Object state comparisons:

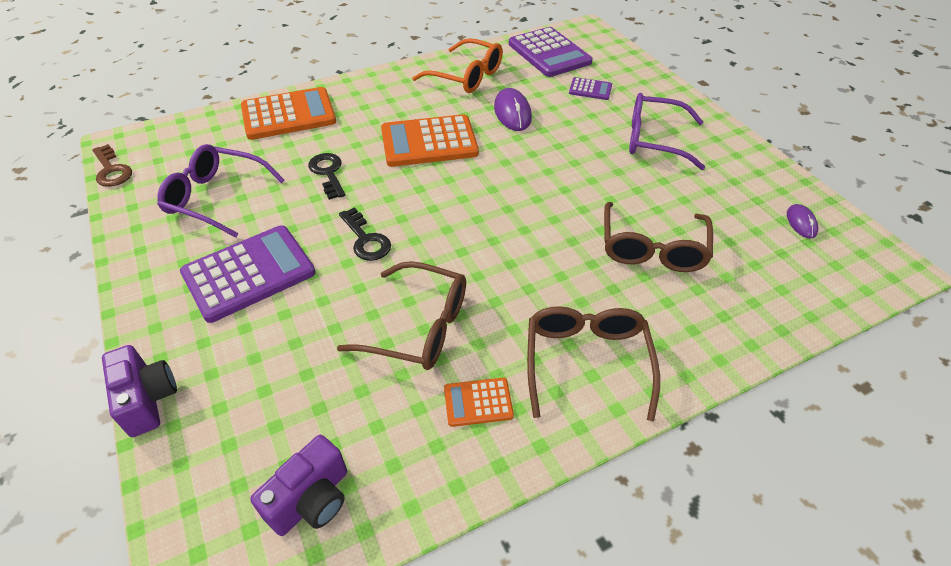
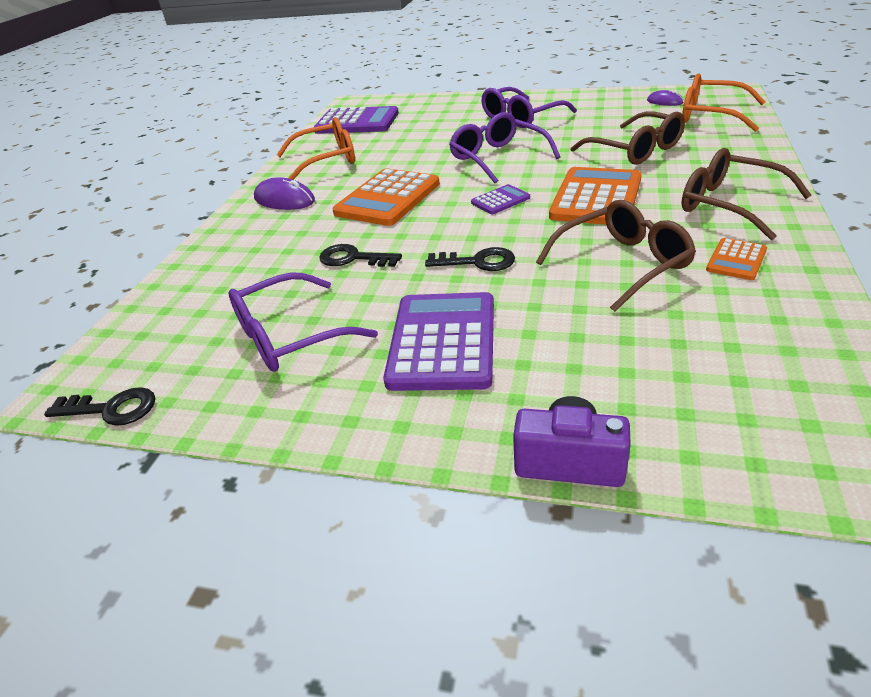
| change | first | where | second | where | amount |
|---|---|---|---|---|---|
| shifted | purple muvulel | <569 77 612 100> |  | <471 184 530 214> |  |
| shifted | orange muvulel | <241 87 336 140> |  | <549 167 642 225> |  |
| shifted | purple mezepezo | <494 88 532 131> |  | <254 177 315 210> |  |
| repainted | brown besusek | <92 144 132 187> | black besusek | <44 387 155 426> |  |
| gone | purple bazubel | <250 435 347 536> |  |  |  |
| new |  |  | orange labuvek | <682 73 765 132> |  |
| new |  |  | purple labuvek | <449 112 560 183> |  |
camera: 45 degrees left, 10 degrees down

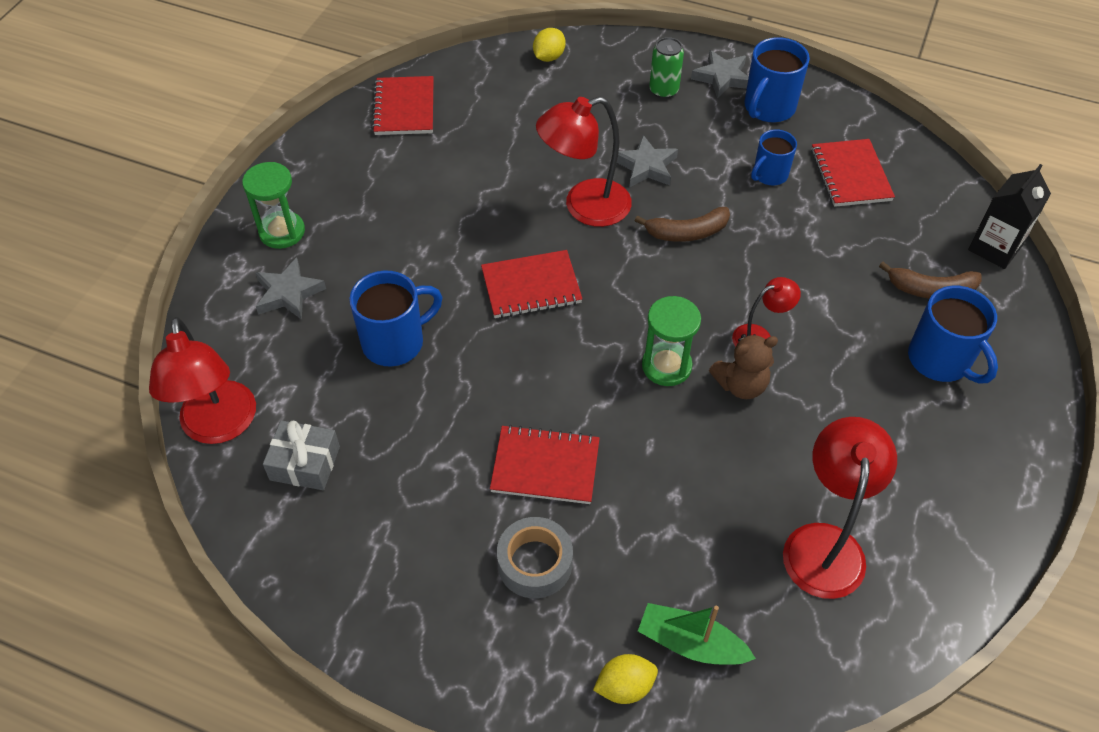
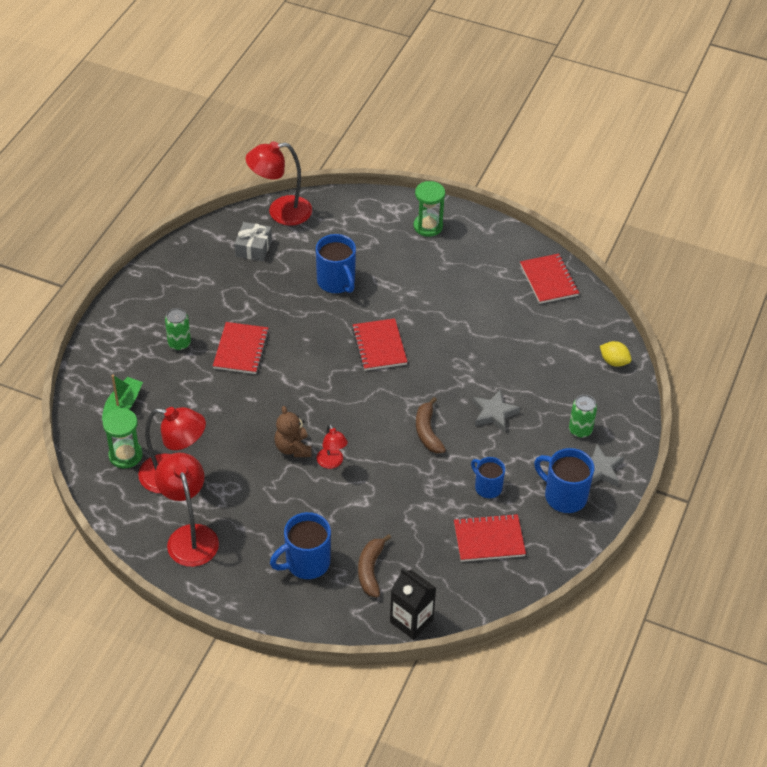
| change | first | where | second | where | amount |
|---|---|---|---|---|---|
| rotated | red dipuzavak | <372 76 434 135> |  | <520 253 579 304> | 75 degrees clockwise |
| shifted | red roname | <536 97 632 227> |  | <155 453 219 567> |  |
| gone | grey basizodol | <255 257 326 320> |  |  |  |
| shifted | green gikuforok | <642 296 701 386> |  | <103 408 143 468> |  |
| swapped | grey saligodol | <497 517 573 598> | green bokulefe | <165 308 191 351> |  |
| gone | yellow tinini | <593 654 658 704> |  |  |  |
camera: 90 degrees right, 5 degrees down

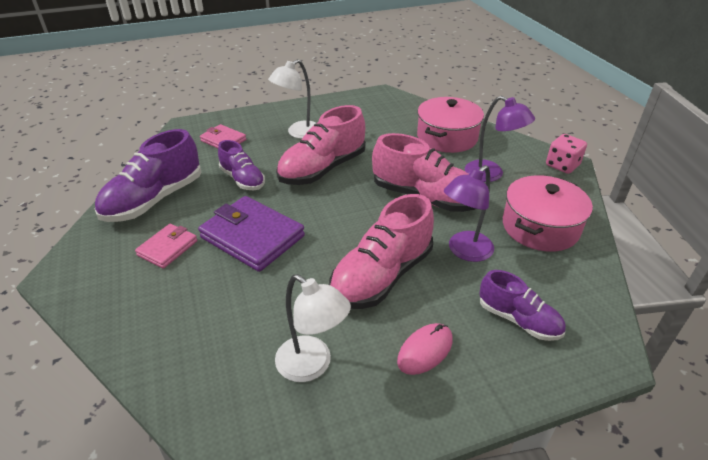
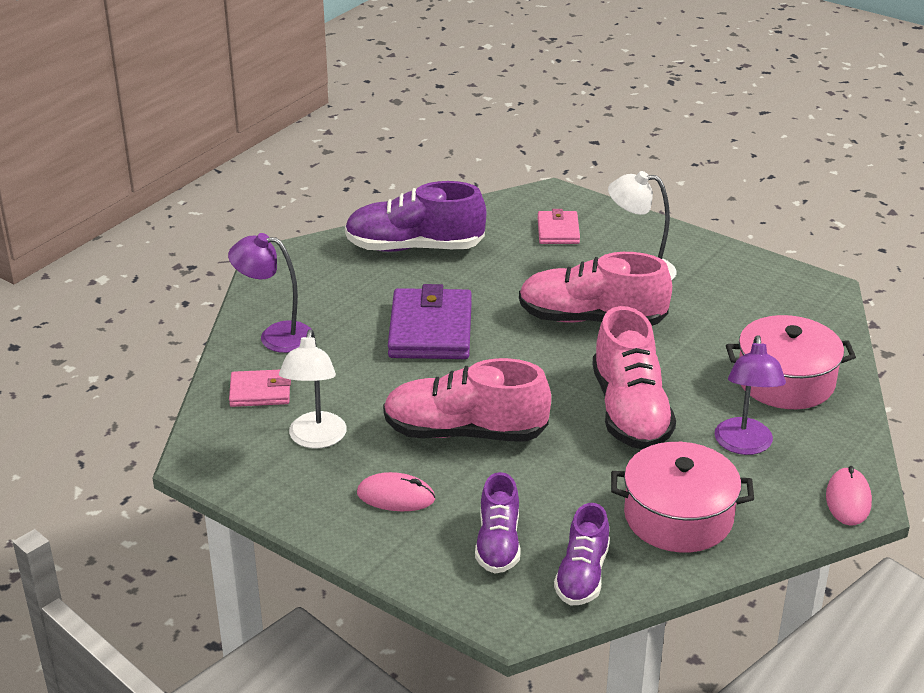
| change | first | where | second | where | amount |
|---|---|---|---|---|---|
| swapped | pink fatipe | <546 134 587 174> | pink mezepezo | <826 466 872 526> |  |
| shifted | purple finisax | <218 140 265 190> |  | <554 503 610 605> |  |
| shifted | purple roname | <444 165 494 262> |  | <228 233 312 353> |  |
| shifted | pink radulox | <135 224 198 269> |  | <229 370 291 407> |  |
camera: 55 degrees right, 5 degrees down

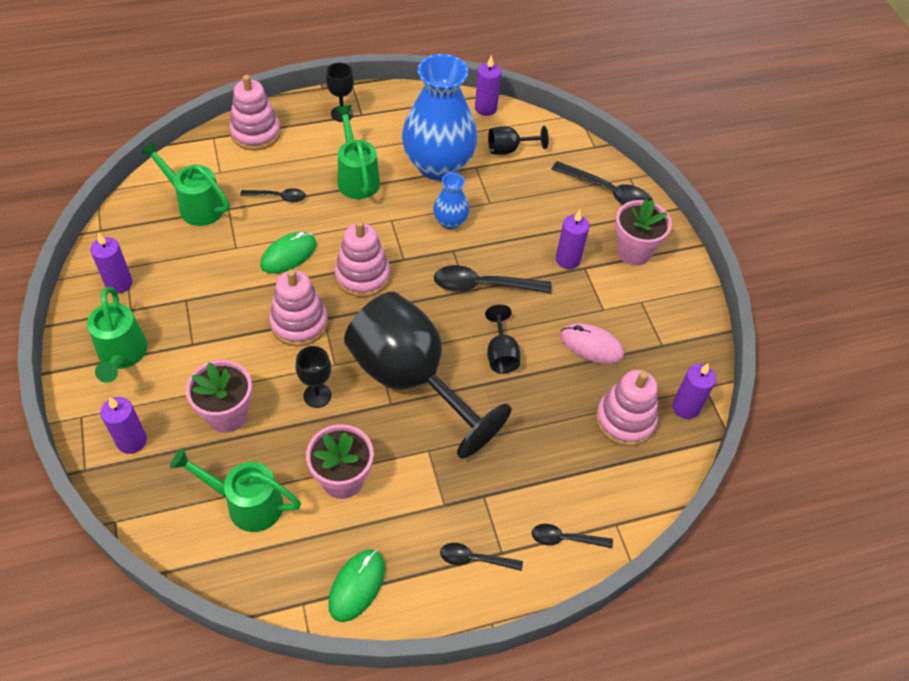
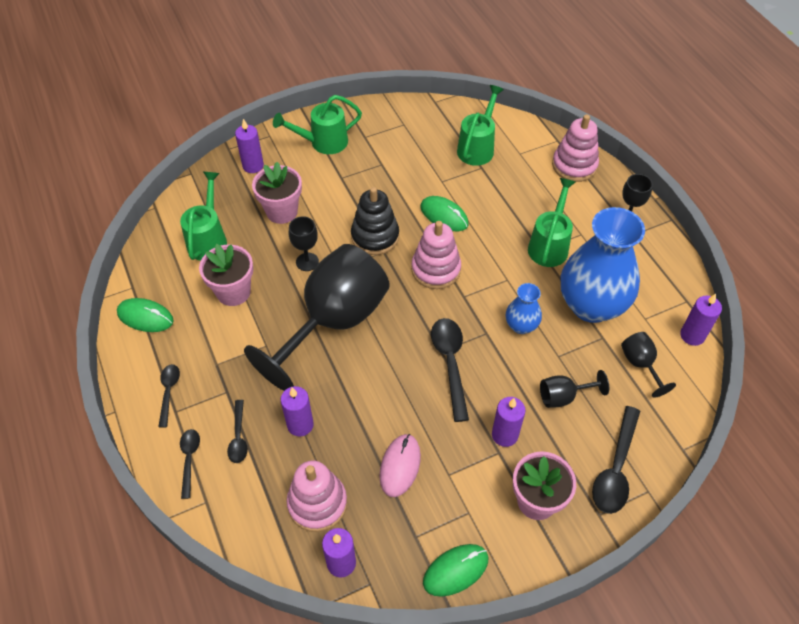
| change | first | where | second | where | amount |
|---|---|---|---|---|---|
| rotated | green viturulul | <335 105 380 199> |  | <528 178 575 267> | 45 degrees counterclockwise |
| shifted | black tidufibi | <240 188 306 202> |  | <227 400 248 463> |  |
| shifted | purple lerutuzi | <90 232 133 294> |  | <280 386 314 436> |  |
| repainted | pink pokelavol | <269 269 328 346> | black pokelavol | <351 187 399 255> |  |
| shifted | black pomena | <485 304 520 373> |  | <540 370 609 408> |  |
| new |  |  | green mezepezo | <423 544 488 597> |  |
camera: 85 degrees right, 0 degrees up

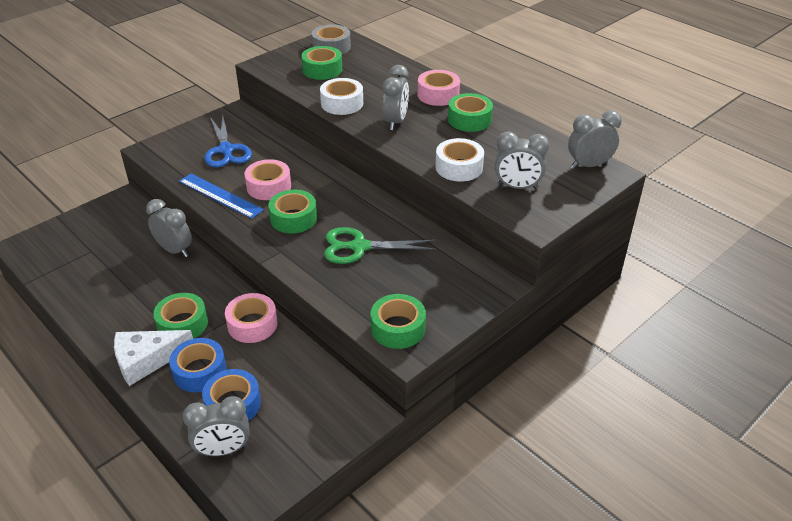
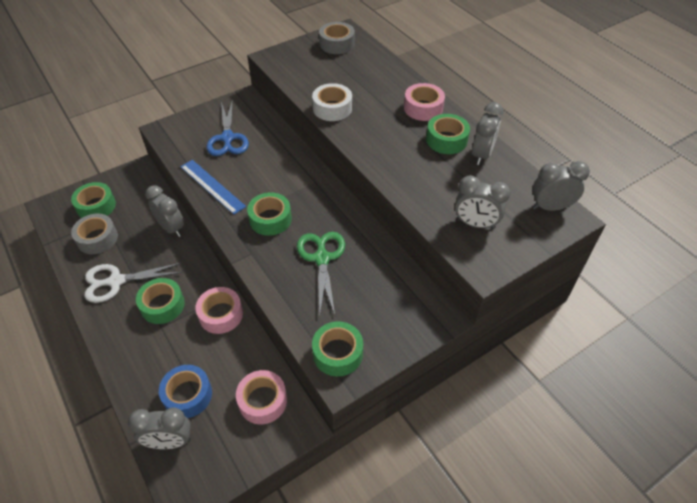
| change | first | where | second | where | amount |
|---|---|---|---|---|---|
| shifted | green saligodol | <301 46 342 80> |  | <71 182 116 218> |  |
| shifted | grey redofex | <382 65 409 130> |  | <472 102 503 165> |  |
| gone | white saligodol | <435 138 484 182> |  |  |  |
| shifted | pink saligodol | <244 159 291 200> |  | <236 370 287 425> |  |
| rotated | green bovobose | <324 227 437 264> |  | <297 232 345 315> | 75 degrees clockwise |
| gone | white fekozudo | <114 330 193 386> |  |  |  |
| gone | blue saligodol | <169 338 227 392> |  |  |  |
| new |  |  | grey saligodol | <71 214 118 254> |  |
| new |  |  | white bovobose | <84 263 183 303> |  |
camera: 10 degrees right, 10 degrees up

*Required action*.
Set down every entry above exactly as written. Leave out all pictures.

*Reply*.
| change | first | where | second | where | amount |
|---|---|---|---|---|---|
| shifted | purple muvulel | <569 77 612 100> |  | <471 184 530 214> |  |
| shifted | orange muvulel | <241 87 336 140> |  | <549 167 642 225> |  |
| shifted | purple mezepezo | <494 88 532 131> |  | <254 177 315 210> |  |
| repainted | brown besusek | <92 144 132 187> | black besusek | <44 387 155 426> |  |
| gone | purple bazubel | <250 435 347 536> |  |  |  |
| new |  |  | orange labuvek | <682 73 765 132> |  |
| new |  |  | purple labuvek | <449 112 560 183> |  |
camera: 45 degrees left, 10 degrees down

| change | first | where | second | where | amount |
|---|---|---|---|---|---|
| rotated | red dipuzavak | <372 76 434 135> |  | <520 253 579 304> | 75 degrees clockwise |
| shifted | red roname | <536 97 632 227> |  | <155 453 219 567> |  |
| gone | grey basizodol | <255 257 326 320> |  |  |  |
| shifted | green gikuforok | <642 296 701 386> |  | <103 408 143 468> |  |
| swapped | grey saligodol | <497 517 573 598> | green bokulefe | <165 308 191 351> |  |
| gone | yellow tinini | <593 654 658 704> |  |  |  |
camera: 90 degrees right, 5 degrees down

| change | first | where | second | where | amount |
|---|---|---|---|---|---|
| swapped | pink fatipe | <546 134 587 174> | pink mezepezo | <826 466 872 526> |  |
| shifted | purple finisax | <218 140 265 190> |  | <554 503 610 605> |  |
| shifted | purple roname | <444 165 494 262> |  | <228 233 312 353> |  |
| shifted | pink radulox | <135 224 198 269> |  | <229 370 291 407> |  |
camera: 55 degrees right, 5 degrees down

| change | first | where | second | where | amount |
|---|---|---|---|---|---|
| rotated | green viturulul | <335 105 380 199> |  | <528 178 575 267> | 45 degrees counterclockwise |
| shifted | black tidufibi | <240 188 306 202> |  | <227 400 248 463> |  |
| shifted | purple lerutuzi | <90 232 133 294> |  | <280 386 314 436> |  |
| repainted | pink pokelavol | <269 269 328 346> | black pokelavol | <351 187 399 255> |  |
| shifted | black pomena | <485 304 520 373> |  | <540 370 609 408> |  |
| new |  |  | green mezepezo | <423 544 488 597> |  |
camera: 85 degrees right, 0 degrees up

| change | first | where | second | where | amount |
|---|---|---|---|---|---|
| shifted | green saligodol | <301 46 342 80> |  | <71 182 116 218> |  |
| shifted | grey redofex | <382 65 409 130> |  | <472 102 503 165> |  |
| gone | white saligodol | <435 138 484 182> |  |  |  |
| shifted | pink saligodol | <244 159 291 200> |  | <236 370 287 425> |  |
| rotated | green bovobose | <324 227 437 264> |  | <297 232 345 315> | 75 degrees clockwise |
| gone | white fekozudo | <114 330 193 386> |  |  |  |
| gone | blue saligodol | <169 338 227 392> |  |  |  |
| new |  |  | grey saligodol | <71 214 118 254> |  |
| new |  |  | white bovobose | <84 263 183 303> |  |
camera: 10 degrees right, 10 degrees up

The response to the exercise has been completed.